## Problem to work on
Find the number of lines below in which the word "yellow" appears, and write that number only.

Scene image comparisons

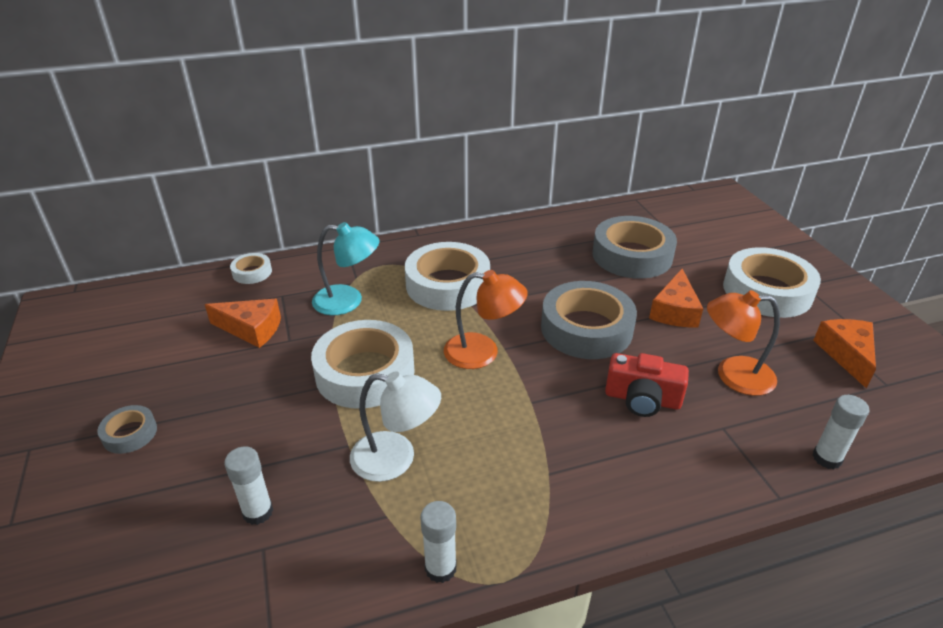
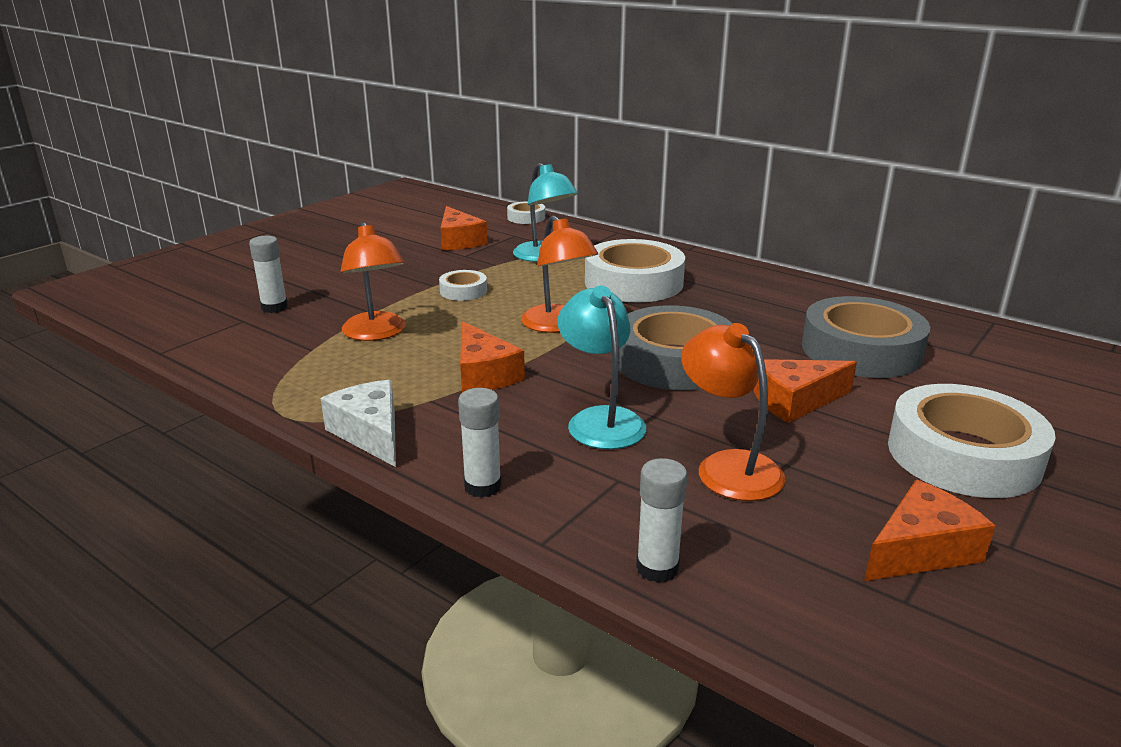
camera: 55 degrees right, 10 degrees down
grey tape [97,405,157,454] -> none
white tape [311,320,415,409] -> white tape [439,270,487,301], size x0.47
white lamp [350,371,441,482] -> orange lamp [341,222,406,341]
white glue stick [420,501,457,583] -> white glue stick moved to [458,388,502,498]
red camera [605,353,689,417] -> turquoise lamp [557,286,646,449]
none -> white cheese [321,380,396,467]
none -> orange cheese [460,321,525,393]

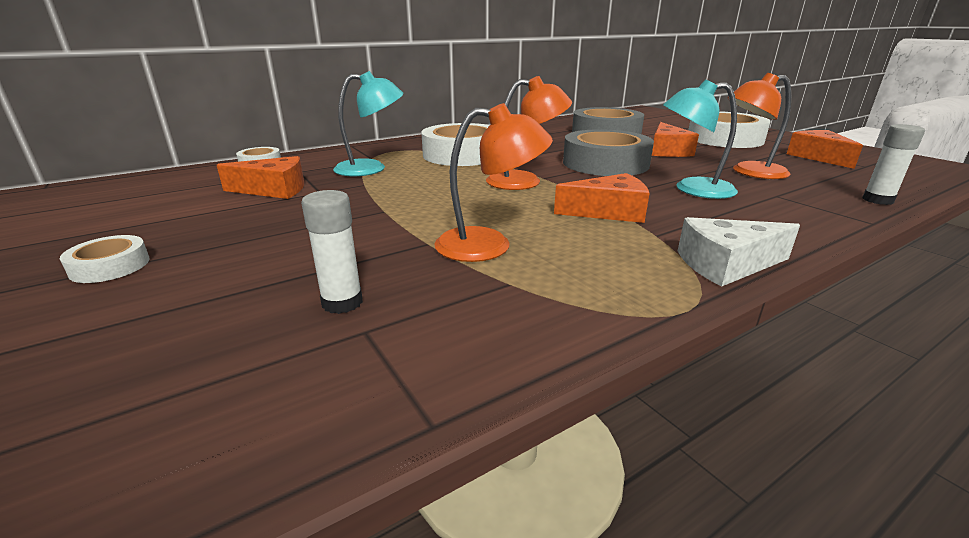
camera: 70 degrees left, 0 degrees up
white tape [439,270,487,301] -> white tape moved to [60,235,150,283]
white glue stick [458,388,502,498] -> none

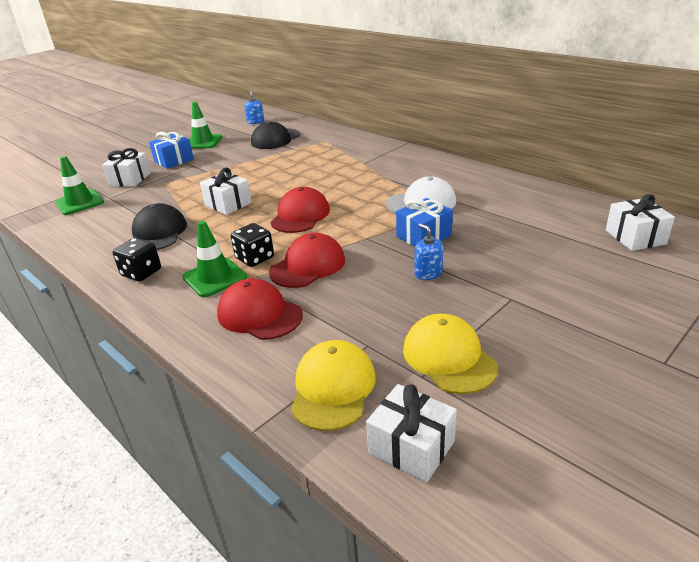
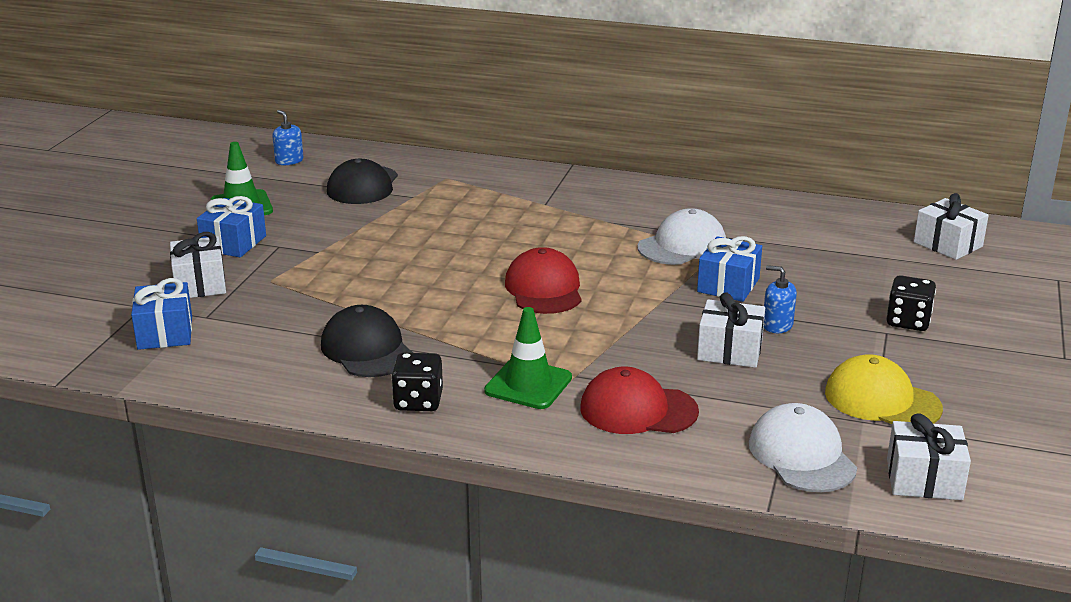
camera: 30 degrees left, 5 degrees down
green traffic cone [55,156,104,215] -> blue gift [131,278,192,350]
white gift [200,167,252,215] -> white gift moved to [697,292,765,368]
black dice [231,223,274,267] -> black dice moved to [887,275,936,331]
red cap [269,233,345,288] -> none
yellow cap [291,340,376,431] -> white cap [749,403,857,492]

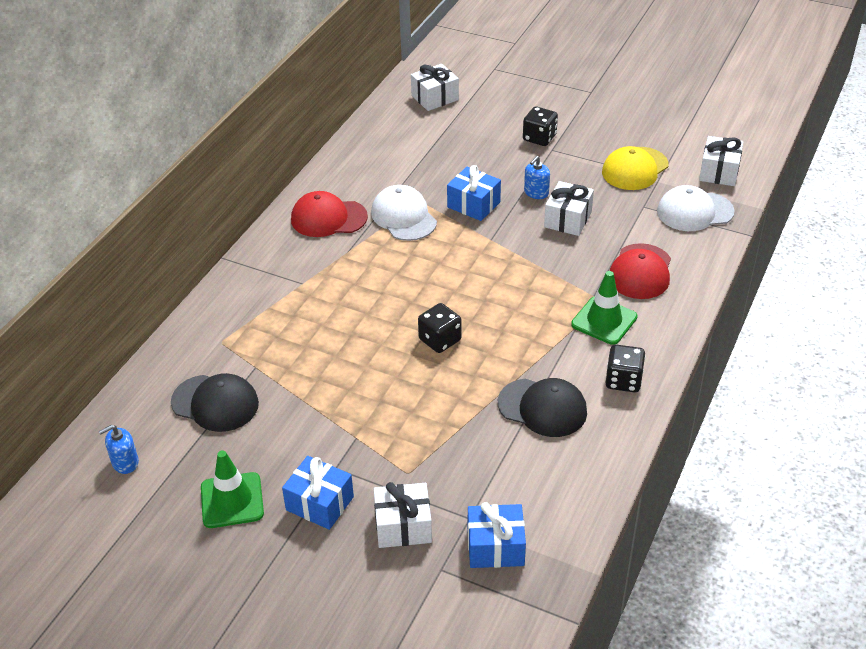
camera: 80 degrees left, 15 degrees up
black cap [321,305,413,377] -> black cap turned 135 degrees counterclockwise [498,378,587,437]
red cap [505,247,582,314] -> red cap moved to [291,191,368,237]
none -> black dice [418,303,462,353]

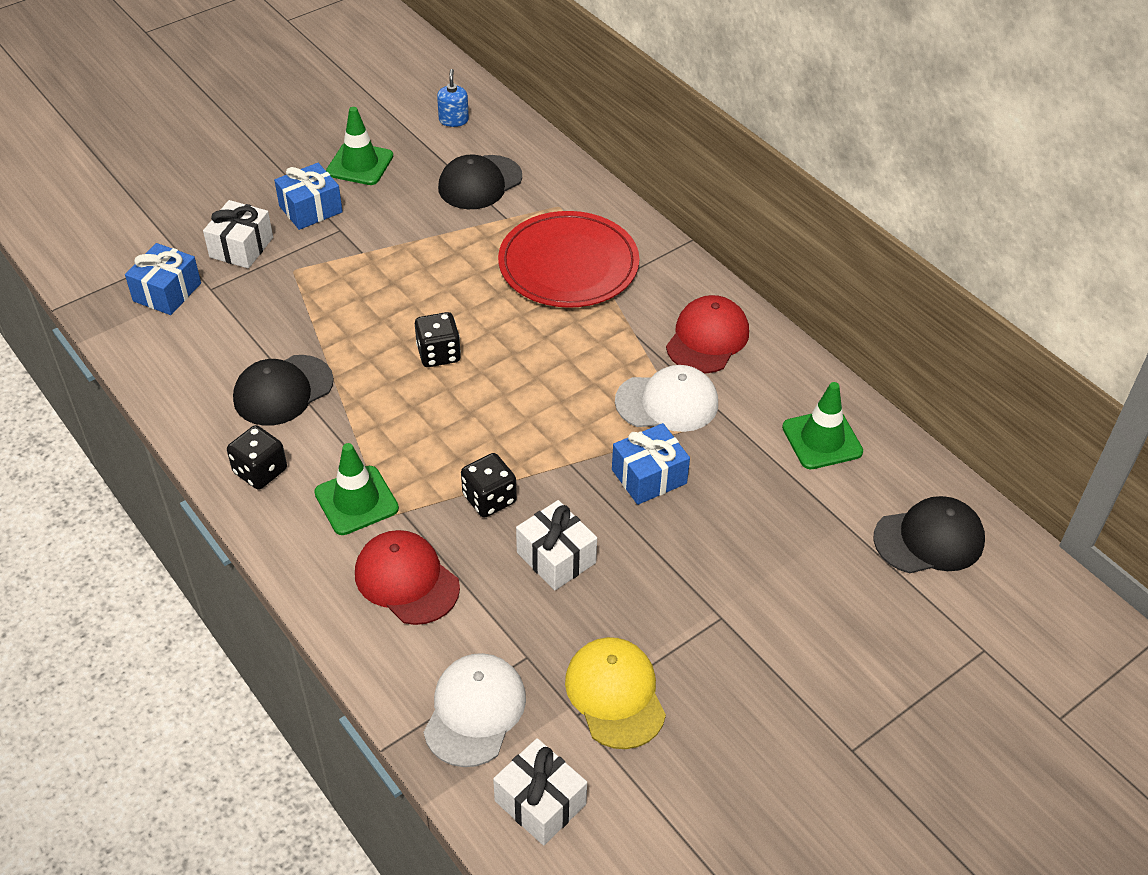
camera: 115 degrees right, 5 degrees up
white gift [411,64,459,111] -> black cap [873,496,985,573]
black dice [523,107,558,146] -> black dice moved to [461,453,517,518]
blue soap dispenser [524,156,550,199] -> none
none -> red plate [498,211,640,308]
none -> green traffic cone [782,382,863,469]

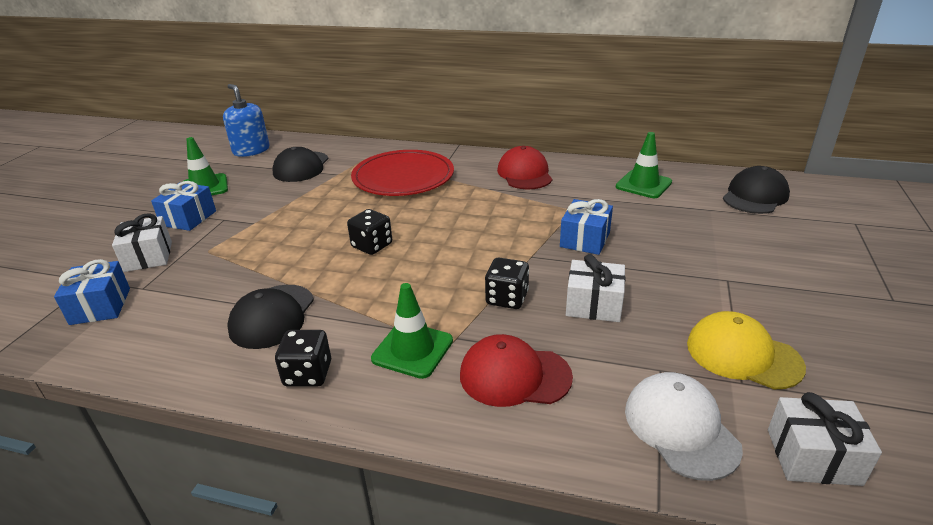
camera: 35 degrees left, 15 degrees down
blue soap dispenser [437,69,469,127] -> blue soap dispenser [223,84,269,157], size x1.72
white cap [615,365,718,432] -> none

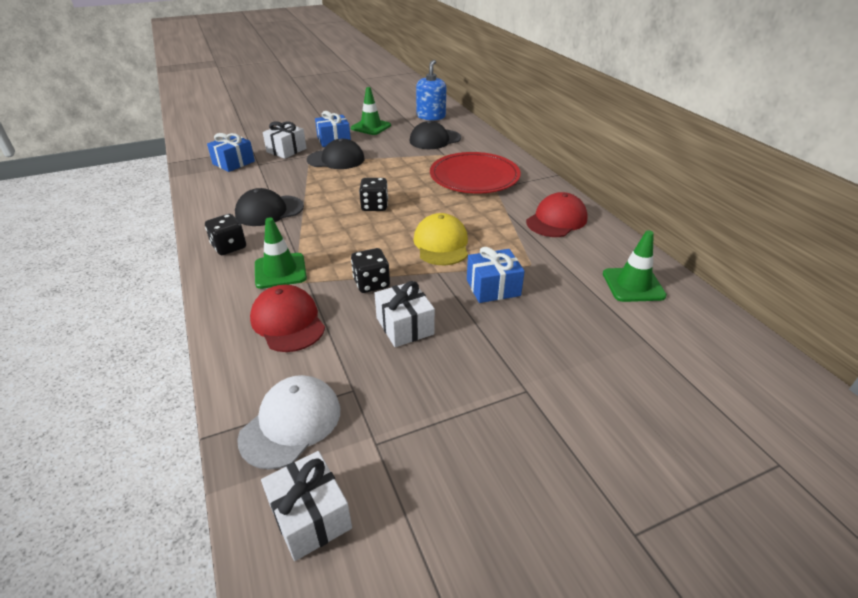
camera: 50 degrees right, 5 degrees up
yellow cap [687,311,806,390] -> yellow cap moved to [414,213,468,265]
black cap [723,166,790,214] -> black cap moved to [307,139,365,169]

## Problem solution
2